Copy each line of the records below that has "SCALE" in it.

── Raw data ──

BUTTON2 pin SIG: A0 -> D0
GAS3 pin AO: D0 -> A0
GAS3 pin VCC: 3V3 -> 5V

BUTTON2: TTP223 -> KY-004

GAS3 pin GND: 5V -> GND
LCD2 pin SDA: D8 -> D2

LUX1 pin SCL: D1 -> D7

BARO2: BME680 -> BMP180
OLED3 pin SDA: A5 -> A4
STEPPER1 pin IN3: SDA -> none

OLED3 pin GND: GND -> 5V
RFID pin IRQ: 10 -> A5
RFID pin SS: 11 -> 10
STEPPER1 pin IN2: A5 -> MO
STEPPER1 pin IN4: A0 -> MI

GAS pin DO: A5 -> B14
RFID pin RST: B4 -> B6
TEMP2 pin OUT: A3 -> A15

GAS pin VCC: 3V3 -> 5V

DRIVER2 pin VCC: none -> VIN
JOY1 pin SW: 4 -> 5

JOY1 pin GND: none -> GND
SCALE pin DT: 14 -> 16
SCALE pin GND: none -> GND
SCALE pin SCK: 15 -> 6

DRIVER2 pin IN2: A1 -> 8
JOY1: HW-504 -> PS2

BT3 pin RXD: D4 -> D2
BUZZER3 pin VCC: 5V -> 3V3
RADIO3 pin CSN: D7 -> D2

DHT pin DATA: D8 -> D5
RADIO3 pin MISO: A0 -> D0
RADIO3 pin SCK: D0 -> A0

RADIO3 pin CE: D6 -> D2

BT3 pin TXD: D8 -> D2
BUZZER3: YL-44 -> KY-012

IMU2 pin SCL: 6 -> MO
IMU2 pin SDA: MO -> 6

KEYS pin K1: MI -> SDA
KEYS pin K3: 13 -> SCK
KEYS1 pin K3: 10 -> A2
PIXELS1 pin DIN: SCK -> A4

───

Output for this task:
SCALE pin DT: 14 -> 16
SCALE pin GND: none -> GND
SCALE pin SCK: 15 -> 6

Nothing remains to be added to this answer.